What is being asked —
The answer must give back every line of the data exactly, with no pictures.

Supplied data —
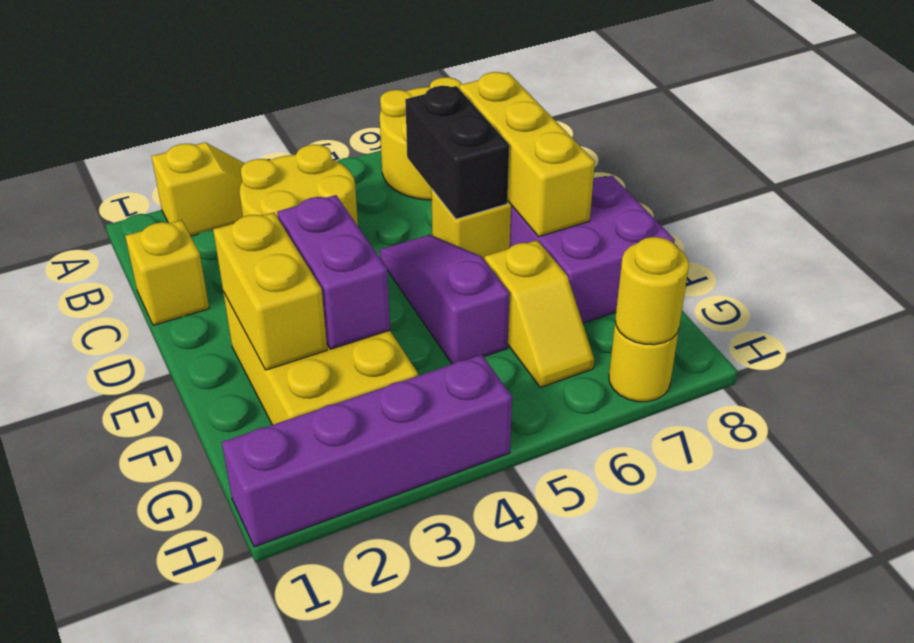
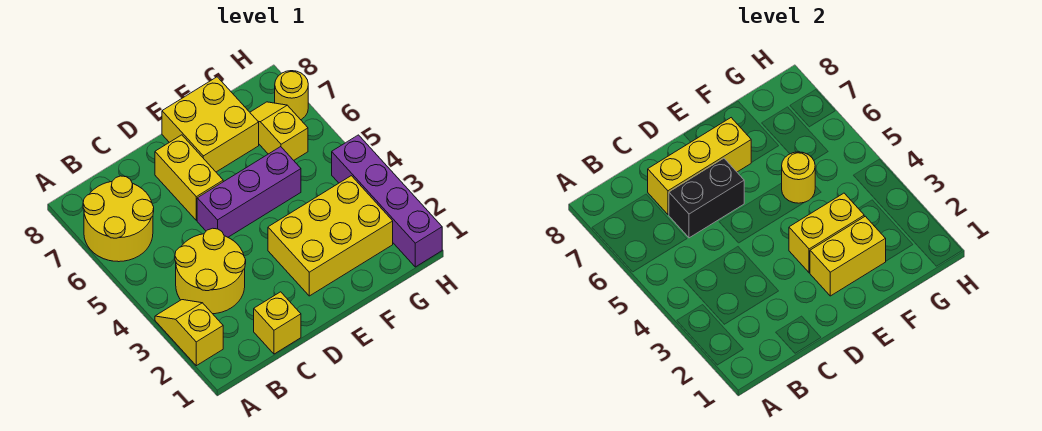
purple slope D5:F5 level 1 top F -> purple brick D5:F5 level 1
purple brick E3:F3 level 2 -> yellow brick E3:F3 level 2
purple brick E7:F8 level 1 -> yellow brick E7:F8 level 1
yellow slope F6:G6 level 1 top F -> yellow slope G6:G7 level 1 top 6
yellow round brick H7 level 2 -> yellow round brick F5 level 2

Answer for the task —
purple slope D5:F5 level 1 top F -> purple brick D5:F5 level 1
purple brick E3:F3 level 2 -> yellow brick E3:F3 level 2
purple brick E7:F8 level 1 -> yellow brick E7:F8 level 1
yellow slope F6:G6 level 1 top F -> yellow slope G6:G7 level 1 top 6
yellow round brick H7 level 2 -> yellow round brick F5 level 2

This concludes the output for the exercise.